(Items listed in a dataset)
- Opening Delimiter -

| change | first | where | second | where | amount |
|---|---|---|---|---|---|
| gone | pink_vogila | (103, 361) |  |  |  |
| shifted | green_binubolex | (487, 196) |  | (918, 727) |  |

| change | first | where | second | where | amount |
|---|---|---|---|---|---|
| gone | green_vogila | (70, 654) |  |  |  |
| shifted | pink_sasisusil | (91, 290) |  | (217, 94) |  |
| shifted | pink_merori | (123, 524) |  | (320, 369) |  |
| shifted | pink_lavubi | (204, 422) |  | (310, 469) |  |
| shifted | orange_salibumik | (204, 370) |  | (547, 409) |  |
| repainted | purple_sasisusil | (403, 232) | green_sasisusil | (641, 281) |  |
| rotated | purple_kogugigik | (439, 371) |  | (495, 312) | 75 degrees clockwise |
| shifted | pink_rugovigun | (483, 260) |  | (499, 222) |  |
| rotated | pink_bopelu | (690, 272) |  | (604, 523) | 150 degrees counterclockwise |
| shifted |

- Closing Delimiter -

● **Brief**
Every line of the data above should be copied exactly.

● **Task answer**
| change | first | where | second | where | amount |
|---|---|---|---|---|---|
| gone | pink_vogila | (103, 361) |  |  |  |
| shifted | green_binubolex | (487, 196) |  | (918, 727) |  |

| change | first | where | second | where | amount |
|---|---|---|---|---|---|
| gone | green_vogila | (70, 654) |  |  |  |
| shifted | pink_sasisusil | (91, 290) |  | (217, 94) |  |
| shifted | pink_merori | (123, 524) |  | (320, 369) |  |
| shifted | pink_lavubi | (204, 422) |  | (310, 469) |  |
| shifted | orange_salibumik | (204, 370) |  | (547, 409) |  |
| repainted | purple_sasisusil | (403, 232) | green_sasisusil | (641, 281) |  |
| rotated | purple_kogugigik | (439, 371) |  | (495, 312) | 75 degrees clockwise |
| shifted | pink_rugovigun | (483, 260) |  | (499, 222) |  |
| rotated | pink_bopelu | (690, 272) |  | (604, 523) | 150 degrees counterclockwise |
| shifted |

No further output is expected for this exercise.